Object change listings:
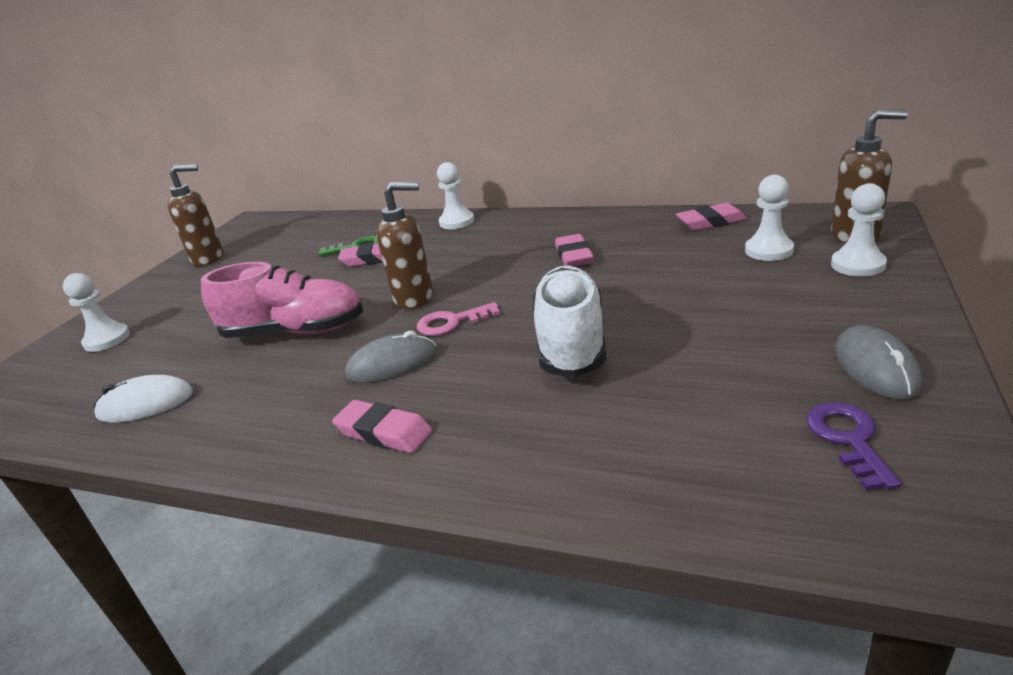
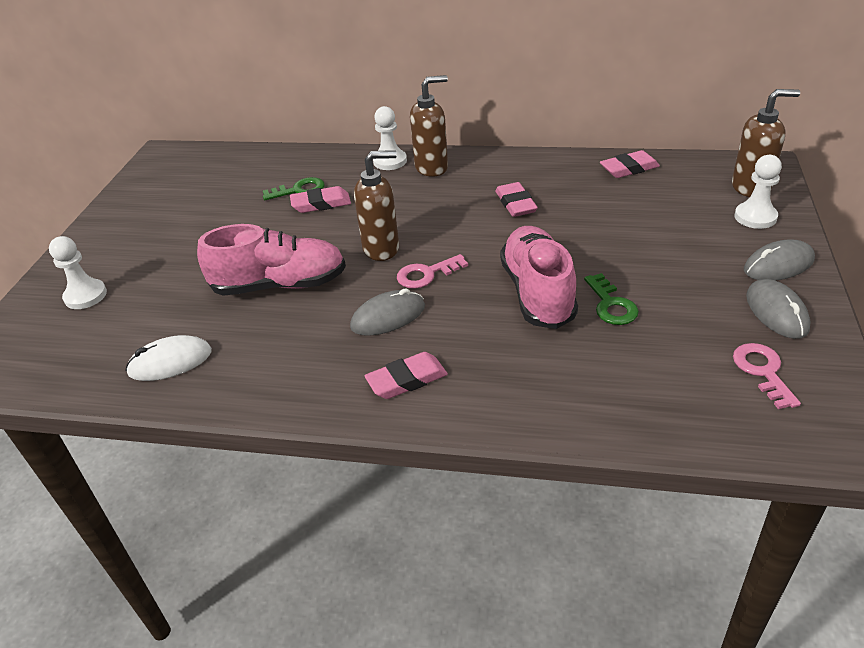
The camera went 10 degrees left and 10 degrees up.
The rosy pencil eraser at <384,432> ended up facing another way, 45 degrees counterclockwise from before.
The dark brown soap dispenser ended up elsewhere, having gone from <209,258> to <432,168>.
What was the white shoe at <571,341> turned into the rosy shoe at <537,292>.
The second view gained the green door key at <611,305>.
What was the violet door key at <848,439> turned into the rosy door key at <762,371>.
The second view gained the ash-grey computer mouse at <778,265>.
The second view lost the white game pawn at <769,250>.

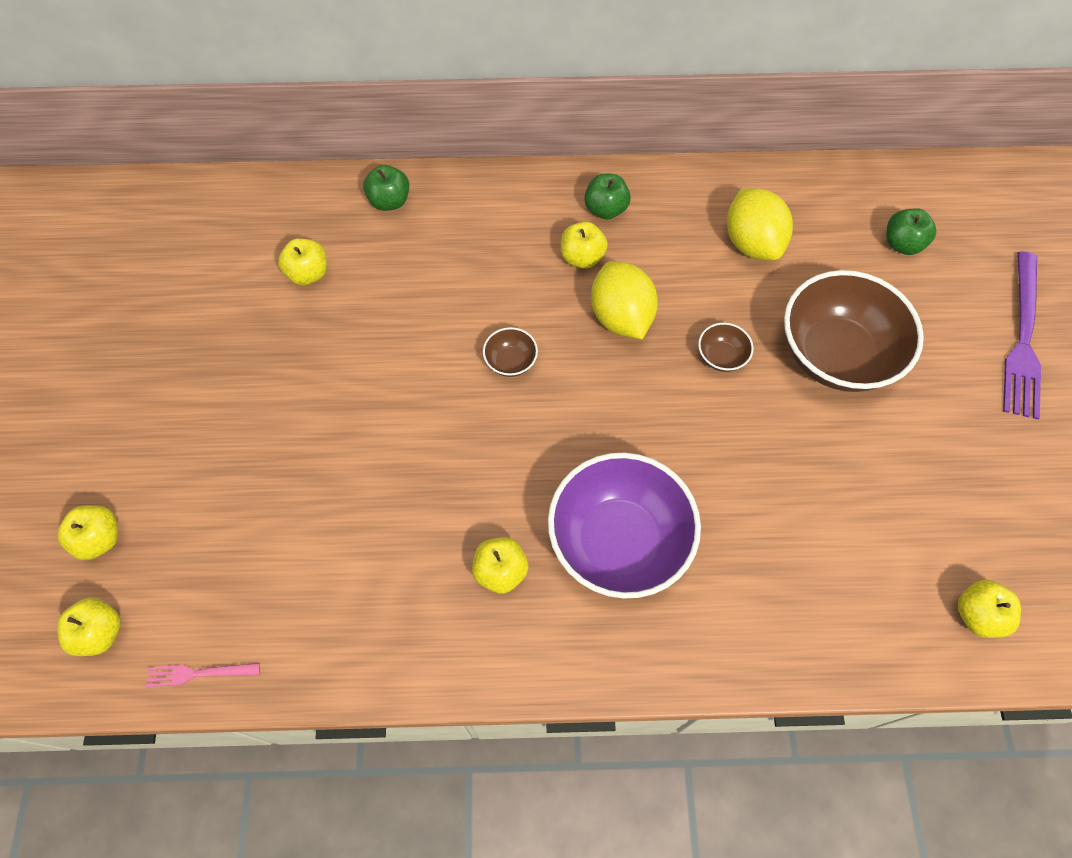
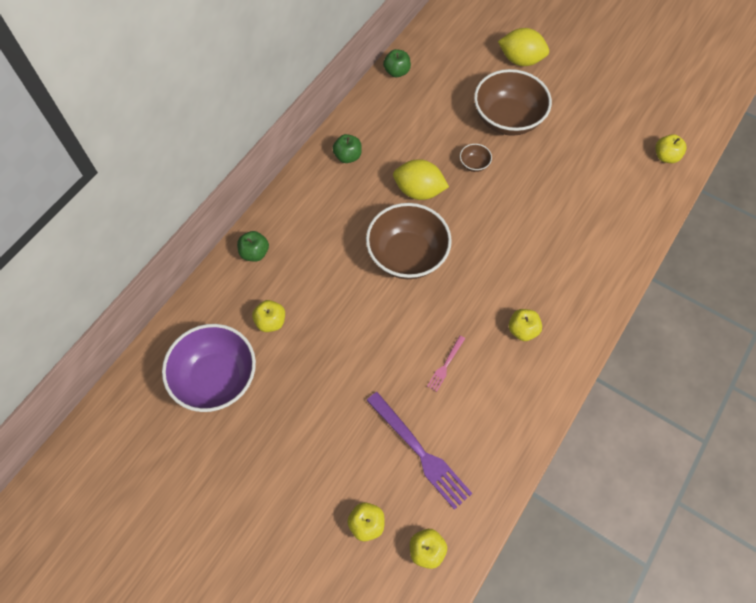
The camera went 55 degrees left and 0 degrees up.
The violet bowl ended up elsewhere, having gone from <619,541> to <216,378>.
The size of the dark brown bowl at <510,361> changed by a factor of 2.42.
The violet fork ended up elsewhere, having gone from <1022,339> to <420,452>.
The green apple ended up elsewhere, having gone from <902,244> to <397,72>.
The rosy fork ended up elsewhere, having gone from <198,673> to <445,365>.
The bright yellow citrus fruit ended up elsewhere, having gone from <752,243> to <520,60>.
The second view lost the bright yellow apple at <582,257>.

Exercise aim:
In the data shown above, how many lines hold the string "door"? The answer is the number alone.

Solution for this task:
2